YOUR INSTRUCTIONS → Rewrite the stretch of the material from its start through the line containing "67: (697, 471)", swapping "top-left" for "upper-left" and keeping everything else the same. Leave the pictures out of your answer.

PROVIDED RECORDS →
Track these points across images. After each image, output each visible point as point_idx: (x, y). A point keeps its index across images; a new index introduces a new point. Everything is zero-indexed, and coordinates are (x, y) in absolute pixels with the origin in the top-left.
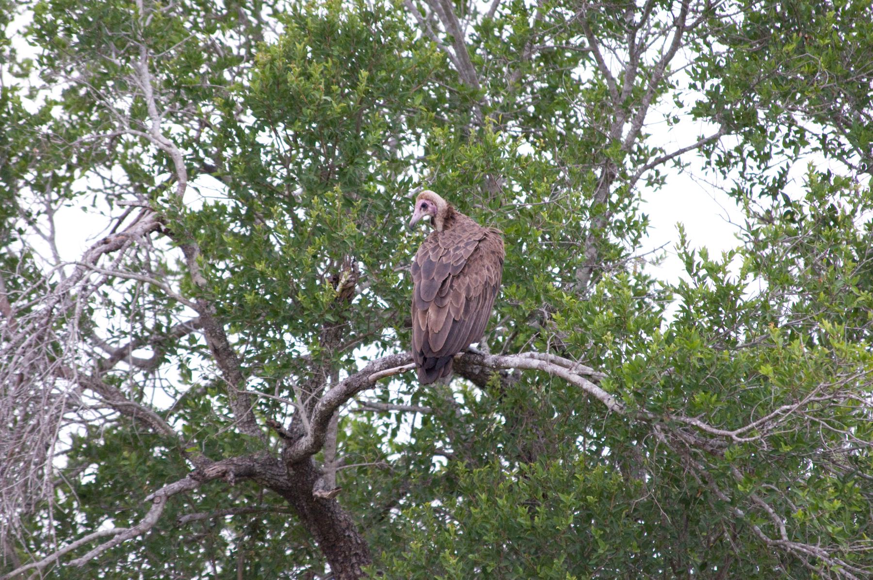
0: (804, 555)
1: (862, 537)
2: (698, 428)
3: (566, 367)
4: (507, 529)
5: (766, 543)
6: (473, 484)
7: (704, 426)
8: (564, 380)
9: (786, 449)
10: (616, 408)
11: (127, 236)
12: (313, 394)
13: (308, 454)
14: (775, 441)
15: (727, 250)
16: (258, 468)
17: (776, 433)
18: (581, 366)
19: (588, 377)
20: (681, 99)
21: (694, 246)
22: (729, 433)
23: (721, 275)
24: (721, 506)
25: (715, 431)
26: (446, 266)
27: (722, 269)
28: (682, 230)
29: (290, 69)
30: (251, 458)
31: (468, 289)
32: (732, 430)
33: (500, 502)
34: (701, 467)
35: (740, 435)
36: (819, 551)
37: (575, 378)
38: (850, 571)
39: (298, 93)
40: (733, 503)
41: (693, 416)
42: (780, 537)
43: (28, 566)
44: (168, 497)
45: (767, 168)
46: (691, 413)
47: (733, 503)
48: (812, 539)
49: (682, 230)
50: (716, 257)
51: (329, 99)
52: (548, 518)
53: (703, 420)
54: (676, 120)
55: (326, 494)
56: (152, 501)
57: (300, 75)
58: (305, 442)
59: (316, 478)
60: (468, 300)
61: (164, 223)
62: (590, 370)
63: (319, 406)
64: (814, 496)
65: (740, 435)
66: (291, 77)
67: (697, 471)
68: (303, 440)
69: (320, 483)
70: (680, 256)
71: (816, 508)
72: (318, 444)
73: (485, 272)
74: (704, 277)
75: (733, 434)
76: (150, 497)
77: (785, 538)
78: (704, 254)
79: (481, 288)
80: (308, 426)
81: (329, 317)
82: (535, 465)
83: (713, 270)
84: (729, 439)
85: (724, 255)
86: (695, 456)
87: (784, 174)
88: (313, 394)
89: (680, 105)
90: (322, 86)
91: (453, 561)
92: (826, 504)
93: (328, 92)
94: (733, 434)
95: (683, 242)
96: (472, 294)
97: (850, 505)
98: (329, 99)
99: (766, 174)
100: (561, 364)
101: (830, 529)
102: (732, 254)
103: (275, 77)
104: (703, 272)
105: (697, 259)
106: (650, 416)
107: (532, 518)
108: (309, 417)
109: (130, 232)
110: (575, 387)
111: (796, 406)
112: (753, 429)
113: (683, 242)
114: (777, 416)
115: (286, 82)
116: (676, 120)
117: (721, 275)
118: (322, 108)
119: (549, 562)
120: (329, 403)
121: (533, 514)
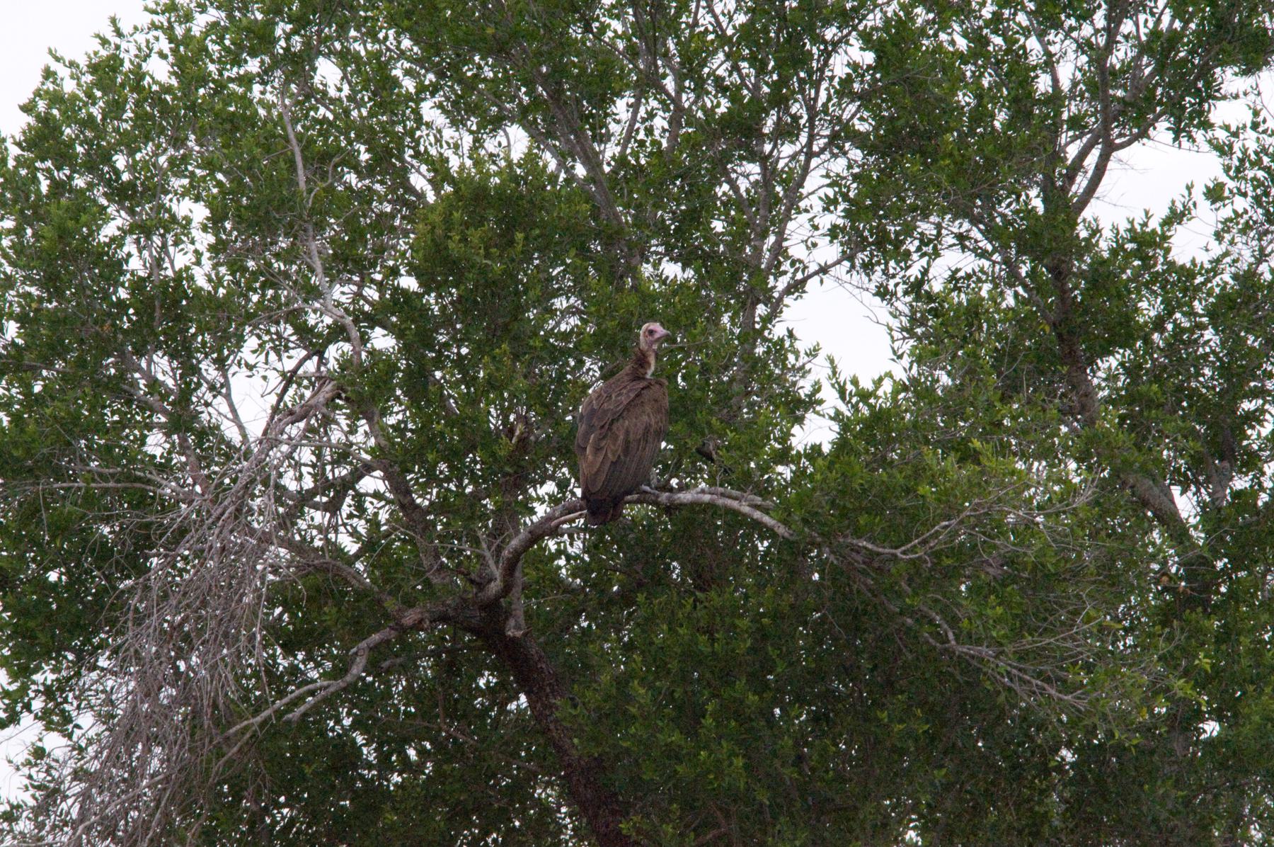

WORKED ANSWER →
Track these points across images. After each image, output each visible point as point_idx: (x, y). A point keeps its index across images; a new index introduces a new point. Everything is zero-indexed, and coordinates are (x, y) in absolute pixels with the origin in the upper-left.
0: (804, 555)
1: (862, 537)
2: (698, 428)
3: (566, 367)
4: (507, 529)
5: (766, 543)
6: (473, 484)
7: (704, 426)
8: (564, 380)
9: (786, 449)
10: (616, 408)
11: (127, 236)
12: (313, 394)
13: (308, 454)
14: (775, 441)
15: (727, 250)
16: (258, 468)
17: (776, 433)
18: (581, 366)
19: (588, 377)
20: (681, 99)
21: (694, 246)
22: (729, 433)
23: (721, 275)
24: (721, 506)
25: (715, 431)
26: (446, 266)
27: (722, 269)
28: (682, 230)
29: (290, 69)
30: (251, 458)
31: (468, 289)
32: (732, 430)
33: (500, 502)
34: (701, 467)
35: (740, 435)
36: (819, 551)
37: (575, 378)
38: (850, 571)
39: (298, 93)
40: (733, 503)
41: (693, 416)
42: (780, 537)
43: (28, 566)
44: (168, 497)
45: (767, 168)
46: (691, 413)
47: (733, 503)
48: (812, 539)
49: (682, 230)
50: (716, 257)
51: (329, 99)
52: (548, 518)
53: (703, 420)
54: (676, 120)
55: (326, 494)
56: (152, 501)
57: (300, 75)
58: (305, 442)
59: (316, 478)
60: (468, 300)
61: (164, 223)
62: (590, 370)
63: (319, 406)
64: (814, 496)
65: (740, 435)
66: (291, 77)
67: (697, 471)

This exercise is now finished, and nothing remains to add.